* [PROBLEM DESCRIPTION]:
Return every line below exactly as written.

Shape position tracking data
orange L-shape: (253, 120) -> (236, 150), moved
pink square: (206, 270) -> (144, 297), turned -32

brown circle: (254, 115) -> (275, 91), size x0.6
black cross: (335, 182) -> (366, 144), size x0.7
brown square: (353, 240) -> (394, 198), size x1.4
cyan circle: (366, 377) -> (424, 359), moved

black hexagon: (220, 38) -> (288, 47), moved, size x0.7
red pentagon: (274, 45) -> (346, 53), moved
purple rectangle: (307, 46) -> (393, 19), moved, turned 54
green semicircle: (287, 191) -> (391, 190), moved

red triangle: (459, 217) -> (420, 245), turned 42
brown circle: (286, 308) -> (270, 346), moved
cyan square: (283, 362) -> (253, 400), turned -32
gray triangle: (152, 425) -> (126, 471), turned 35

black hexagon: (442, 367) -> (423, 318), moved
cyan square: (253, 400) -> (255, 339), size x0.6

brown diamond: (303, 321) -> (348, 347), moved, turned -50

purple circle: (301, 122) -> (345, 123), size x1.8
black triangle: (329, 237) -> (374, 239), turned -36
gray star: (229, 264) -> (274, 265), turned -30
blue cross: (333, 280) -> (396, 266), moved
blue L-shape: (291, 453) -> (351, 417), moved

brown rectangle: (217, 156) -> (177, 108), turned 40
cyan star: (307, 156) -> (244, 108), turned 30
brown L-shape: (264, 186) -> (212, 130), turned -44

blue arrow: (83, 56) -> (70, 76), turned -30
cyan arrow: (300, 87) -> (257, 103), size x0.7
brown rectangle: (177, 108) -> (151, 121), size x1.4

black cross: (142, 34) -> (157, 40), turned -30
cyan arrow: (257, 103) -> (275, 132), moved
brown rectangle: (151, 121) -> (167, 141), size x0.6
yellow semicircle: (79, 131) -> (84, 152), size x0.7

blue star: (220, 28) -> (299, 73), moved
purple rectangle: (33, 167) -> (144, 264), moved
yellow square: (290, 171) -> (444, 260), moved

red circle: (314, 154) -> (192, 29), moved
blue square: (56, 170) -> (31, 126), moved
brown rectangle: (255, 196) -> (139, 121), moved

* [WRITTEN REPLY]:
orange L-shape: (253, 120) -> (236, 150), moved
pink square: (206, 270) -> (144, 297), turned -32

brown circle: (254, 115) -> (275, 91), size x0.6
black cross: (335, 182) -> (366, 144), size x0.7
brown square: (353, 240) -> (394, 198), size x1.4
cyan circle: (366, 377) -> (424, 359), moved

black hexagon: (220, 38) -> (288, 47), moved, size x0.7
red pentagon: (274, 45) -> (346, 53), moved
purple rectangle: (307, 46) -> (393, 19), moved, turned 54
green semicircle: (287, 191) -> (391, 190), moved

red triangle: (459, 217) -> (420, 245), turned 42
brown circle: (286, 308) -> (270, 346), moved
cyan square: (283, 362) -> (253, 400), turned -32
gray triangle: (152, 425) -> (126, 471), turned 35

black hexagon: (442, 367) -> (423, 318), moved
cyan square: (253, 400) -> (255, 339), size x0.6

brown diamond: (303, 321) -> (348, 347), moved, turned -50

purple circle: (301, 122) -> (345, 123), size x1.8
black triangle: (329, 237) -> (374, 239), turned -36
gray star: (229, 264) -> (274, 265), turned -30
blue cross: (333, 280) -> (396, 266), moved
blue L-shape: (291, 453) -> (351, 417), moved

brown rectangle: (217, 156) -> (177, 108), turned 40
cyan star: (307, 156) -> (244, 108), turned 30
brown L-shape: (264, 186) -> (212, 130), turned -44

blue arrow: (83, 56) -> (70, 76), turned -30
cyan arrow: (300, 87) -> (257, 103), size x0.7
brown rectangle: (177, 108) -> (151, 121), size x1.4

black cross: (142, 34) -> (157, 40), turned -30
cyan arrow: (257, 103) -> (275, 132), moved
brown rectangle: (151, 121) -> (167, 141), size x0.6
yellow semicircle: (79, 131) -> (84, 152), size x0.7

blue star: (220, 28) -> (299, 73), moved
purple rectangle: (33, 167) -> (144, 264), moved
yellow square: (290, 171) -> (444, 260), moved

red circle: (314, 154) -> (192, 29), moved
blue square: (56, 170) -> (31, 126), moved
brown rectangle: (255, 196) -> (139, 121), moved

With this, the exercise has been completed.